- Your goal:
Gather every line below that contains the string "Viola". Treat uppercase and lowercase letters as different.

- Record list:

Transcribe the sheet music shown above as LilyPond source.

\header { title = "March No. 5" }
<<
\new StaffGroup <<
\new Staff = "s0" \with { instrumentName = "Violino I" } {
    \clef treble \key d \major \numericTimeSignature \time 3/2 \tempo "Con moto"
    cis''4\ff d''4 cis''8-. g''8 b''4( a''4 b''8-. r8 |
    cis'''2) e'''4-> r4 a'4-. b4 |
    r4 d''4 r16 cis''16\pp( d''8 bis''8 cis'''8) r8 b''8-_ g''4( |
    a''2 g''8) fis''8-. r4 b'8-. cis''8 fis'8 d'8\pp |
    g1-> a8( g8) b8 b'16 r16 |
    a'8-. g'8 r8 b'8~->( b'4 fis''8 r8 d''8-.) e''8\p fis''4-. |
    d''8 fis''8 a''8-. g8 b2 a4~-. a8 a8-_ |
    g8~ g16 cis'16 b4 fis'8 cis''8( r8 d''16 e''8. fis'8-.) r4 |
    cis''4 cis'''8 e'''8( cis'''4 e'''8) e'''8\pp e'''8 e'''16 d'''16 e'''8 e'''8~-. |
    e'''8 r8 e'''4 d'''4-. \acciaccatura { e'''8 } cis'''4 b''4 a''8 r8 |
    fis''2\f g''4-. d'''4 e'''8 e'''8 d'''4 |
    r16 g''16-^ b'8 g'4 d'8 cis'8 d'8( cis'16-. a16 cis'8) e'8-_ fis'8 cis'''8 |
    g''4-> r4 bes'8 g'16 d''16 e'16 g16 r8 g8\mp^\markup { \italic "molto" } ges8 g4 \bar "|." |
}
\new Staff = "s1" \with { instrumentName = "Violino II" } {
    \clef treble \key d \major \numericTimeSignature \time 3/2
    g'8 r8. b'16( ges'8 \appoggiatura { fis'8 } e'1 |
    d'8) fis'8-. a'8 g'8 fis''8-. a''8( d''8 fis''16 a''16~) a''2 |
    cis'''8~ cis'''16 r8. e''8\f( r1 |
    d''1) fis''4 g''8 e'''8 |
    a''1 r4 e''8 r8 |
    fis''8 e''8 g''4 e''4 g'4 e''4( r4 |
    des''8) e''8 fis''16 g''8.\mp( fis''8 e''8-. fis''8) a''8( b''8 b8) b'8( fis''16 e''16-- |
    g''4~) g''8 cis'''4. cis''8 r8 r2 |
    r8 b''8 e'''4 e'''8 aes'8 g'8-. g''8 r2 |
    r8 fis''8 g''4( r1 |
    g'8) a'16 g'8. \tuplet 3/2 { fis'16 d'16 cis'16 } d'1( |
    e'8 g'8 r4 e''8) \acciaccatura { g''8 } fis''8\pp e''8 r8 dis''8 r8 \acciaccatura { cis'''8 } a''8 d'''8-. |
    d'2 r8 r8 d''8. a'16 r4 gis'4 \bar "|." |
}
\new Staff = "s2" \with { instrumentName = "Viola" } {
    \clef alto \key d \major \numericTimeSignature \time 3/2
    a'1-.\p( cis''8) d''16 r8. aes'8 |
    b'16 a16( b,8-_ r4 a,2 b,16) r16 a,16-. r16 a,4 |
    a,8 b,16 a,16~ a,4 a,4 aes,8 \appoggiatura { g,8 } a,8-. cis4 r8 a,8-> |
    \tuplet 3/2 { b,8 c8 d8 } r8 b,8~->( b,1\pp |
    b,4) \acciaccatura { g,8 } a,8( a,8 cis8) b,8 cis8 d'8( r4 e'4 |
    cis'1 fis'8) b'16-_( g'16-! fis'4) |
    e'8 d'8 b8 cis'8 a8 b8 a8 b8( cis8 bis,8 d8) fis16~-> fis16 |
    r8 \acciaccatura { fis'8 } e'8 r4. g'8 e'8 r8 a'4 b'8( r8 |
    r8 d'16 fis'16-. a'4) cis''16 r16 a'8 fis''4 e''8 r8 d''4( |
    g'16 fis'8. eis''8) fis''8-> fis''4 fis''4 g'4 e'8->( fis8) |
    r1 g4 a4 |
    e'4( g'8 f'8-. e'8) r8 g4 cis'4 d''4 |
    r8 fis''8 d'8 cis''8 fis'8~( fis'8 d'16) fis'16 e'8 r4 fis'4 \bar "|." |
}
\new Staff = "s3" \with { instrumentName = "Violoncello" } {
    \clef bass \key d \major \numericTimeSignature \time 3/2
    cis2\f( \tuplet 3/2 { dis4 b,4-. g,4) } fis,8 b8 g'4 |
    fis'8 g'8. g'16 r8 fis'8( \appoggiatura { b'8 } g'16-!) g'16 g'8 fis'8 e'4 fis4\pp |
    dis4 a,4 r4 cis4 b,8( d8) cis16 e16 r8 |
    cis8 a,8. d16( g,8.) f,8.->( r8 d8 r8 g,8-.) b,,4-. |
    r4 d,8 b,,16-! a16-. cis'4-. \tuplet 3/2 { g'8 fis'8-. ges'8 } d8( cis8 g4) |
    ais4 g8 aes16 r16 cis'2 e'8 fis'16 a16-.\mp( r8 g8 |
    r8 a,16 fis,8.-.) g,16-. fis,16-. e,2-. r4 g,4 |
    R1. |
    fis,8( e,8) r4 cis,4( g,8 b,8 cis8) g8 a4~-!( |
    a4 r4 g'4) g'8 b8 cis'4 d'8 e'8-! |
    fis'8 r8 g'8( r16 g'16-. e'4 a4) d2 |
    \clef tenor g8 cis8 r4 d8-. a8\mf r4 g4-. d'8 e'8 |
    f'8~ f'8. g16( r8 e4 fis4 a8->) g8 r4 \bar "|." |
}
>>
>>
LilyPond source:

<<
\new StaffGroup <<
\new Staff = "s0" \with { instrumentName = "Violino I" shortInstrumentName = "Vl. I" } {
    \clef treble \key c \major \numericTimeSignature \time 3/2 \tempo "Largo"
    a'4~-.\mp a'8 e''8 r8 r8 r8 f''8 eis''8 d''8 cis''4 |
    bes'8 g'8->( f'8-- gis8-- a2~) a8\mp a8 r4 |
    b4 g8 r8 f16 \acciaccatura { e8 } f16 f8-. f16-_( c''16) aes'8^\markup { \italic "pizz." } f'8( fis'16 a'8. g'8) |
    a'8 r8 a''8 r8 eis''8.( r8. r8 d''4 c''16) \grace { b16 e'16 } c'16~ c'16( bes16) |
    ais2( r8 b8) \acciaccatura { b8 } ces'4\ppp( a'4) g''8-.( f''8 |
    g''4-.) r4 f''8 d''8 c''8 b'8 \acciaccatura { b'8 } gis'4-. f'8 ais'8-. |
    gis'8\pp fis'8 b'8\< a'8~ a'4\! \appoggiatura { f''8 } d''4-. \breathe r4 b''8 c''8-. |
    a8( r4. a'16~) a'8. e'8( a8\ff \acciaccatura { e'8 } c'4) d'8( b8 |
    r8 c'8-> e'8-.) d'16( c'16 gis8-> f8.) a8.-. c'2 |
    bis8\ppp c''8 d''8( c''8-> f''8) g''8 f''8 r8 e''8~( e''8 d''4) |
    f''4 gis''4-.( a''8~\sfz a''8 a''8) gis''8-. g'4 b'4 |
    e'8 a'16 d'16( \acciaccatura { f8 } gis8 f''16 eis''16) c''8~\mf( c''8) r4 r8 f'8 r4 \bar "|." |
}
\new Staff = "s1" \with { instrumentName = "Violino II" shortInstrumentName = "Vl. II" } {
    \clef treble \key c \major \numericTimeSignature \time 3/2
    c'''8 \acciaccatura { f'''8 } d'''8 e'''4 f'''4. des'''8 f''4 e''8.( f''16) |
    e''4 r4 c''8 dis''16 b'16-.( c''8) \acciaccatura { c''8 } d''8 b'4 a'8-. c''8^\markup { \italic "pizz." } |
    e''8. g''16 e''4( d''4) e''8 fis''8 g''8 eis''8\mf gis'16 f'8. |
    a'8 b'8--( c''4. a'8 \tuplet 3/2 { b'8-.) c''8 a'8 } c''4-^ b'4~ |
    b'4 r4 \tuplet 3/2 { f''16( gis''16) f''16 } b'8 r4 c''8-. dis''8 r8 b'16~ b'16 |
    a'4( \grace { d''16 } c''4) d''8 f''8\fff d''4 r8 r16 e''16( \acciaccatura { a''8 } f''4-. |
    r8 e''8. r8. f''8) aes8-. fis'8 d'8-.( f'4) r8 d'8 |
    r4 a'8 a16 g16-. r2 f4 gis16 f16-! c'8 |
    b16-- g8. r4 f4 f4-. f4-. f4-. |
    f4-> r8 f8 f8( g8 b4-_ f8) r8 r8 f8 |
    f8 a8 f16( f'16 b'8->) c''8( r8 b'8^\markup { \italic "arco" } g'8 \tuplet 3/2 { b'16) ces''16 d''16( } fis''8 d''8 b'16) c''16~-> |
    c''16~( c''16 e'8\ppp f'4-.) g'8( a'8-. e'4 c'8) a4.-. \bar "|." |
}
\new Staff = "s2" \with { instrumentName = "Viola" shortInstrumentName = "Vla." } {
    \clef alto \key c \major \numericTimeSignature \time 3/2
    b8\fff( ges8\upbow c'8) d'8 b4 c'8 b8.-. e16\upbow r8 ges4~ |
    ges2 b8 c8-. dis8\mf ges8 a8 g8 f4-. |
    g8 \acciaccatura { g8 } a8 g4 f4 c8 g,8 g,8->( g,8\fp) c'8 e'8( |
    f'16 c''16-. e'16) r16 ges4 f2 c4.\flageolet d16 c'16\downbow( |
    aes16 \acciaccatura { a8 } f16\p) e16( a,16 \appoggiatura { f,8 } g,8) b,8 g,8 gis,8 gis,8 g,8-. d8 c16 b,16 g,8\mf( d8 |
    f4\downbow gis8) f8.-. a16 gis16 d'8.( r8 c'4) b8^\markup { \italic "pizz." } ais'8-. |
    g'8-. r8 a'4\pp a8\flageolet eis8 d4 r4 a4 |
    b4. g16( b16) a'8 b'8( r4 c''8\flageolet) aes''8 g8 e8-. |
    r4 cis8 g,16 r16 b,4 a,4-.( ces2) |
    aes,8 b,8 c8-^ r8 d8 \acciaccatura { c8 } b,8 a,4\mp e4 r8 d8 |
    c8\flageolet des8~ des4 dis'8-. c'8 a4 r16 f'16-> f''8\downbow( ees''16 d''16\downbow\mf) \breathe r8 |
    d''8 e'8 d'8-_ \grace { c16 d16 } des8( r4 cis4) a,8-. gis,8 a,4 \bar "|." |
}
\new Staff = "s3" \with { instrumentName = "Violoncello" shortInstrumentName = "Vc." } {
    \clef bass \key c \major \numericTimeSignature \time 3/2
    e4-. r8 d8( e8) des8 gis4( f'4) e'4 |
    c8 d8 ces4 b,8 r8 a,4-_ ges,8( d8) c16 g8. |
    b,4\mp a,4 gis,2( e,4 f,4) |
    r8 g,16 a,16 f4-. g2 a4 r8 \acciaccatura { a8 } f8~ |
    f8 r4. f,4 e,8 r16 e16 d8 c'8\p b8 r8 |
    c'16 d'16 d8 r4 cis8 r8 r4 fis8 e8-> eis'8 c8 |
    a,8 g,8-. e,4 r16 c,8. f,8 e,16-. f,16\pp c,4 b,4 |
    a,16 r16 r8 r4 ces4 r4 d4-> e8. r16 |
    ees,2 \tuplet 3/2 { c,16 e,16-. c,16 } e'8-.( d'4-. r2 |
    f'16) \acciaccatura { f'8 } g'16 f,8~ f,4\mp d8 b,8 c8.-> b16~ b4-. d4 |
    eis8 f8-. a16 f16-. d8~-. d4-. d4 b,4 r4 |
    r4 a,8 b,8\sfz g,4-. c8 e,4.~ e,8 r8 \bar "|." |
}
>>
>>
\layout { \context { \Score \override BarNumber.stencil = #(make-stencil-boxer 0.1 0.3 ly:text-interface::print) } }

- Finished task:
\new Staff = "s2" \with { instrumentName = "Viola" } {
\new Staff = "s2" \with { instrumentName = "Viola" shortInstrumentName = "Vla." } {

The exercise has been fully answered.